Stored data entries:
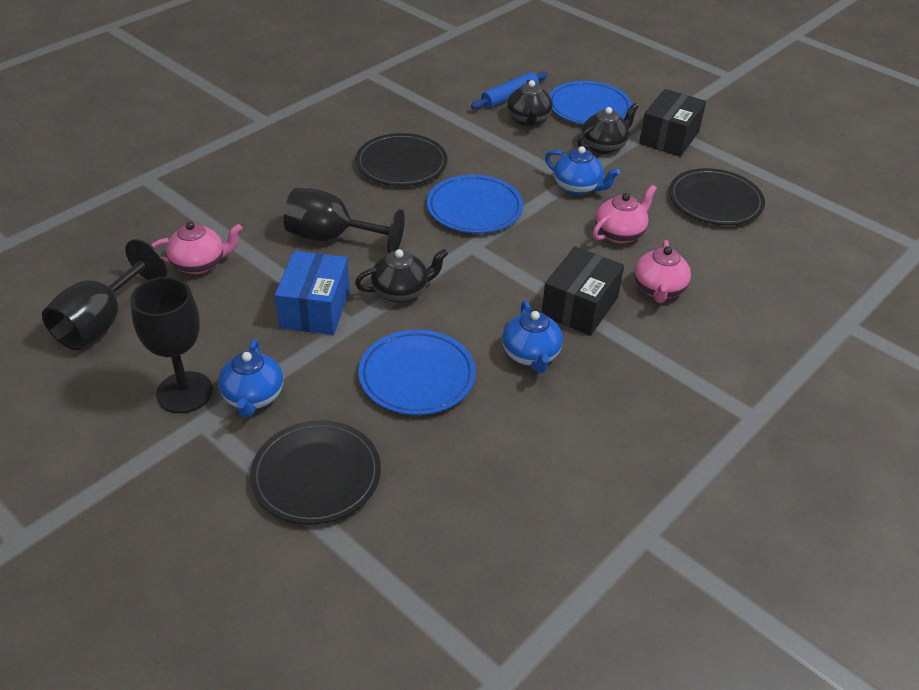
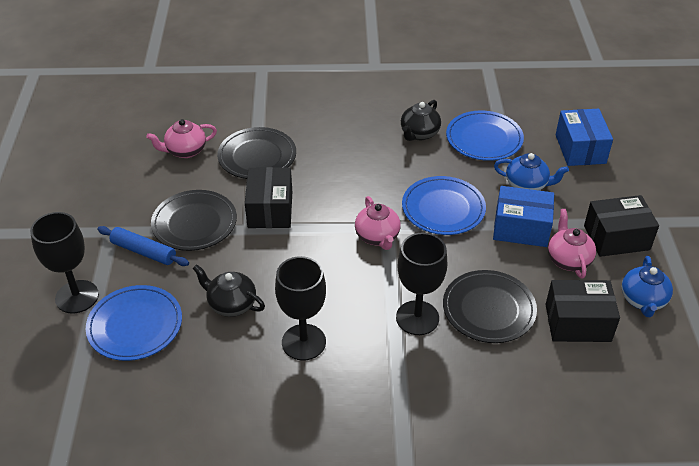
black box: 2 -> 3
black teapot: 3 -> 2
blue box: 1 -> 2
blue teapot: 3 -> 2

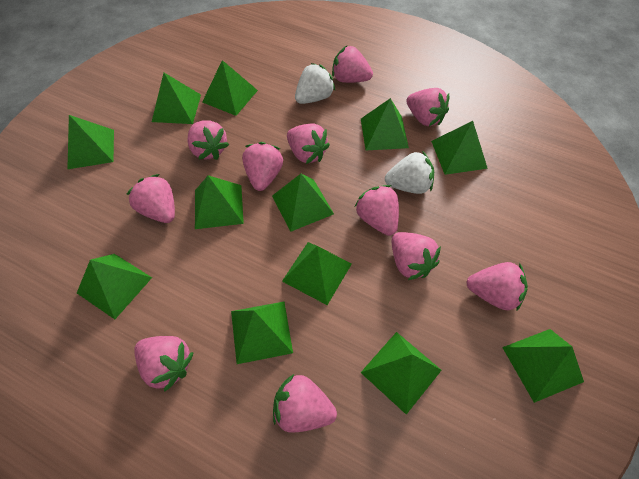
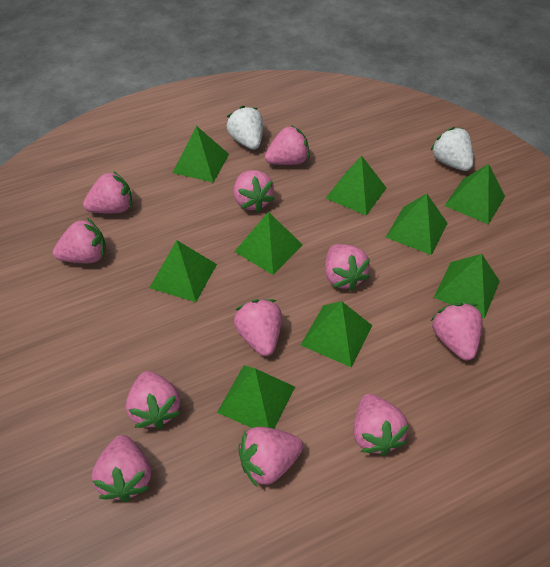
green pyramid: 12 -> 9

◆ What is being asked ◆
Leave out the images and repeat the rest of the data word for word.

◆ Answer to this problem ◆
black box: 2 -> 3
black teapot: 3 -> 2
blue box: 1 -> 2
blue teapot: 3 -> 2

green pyramid: 12 -> 9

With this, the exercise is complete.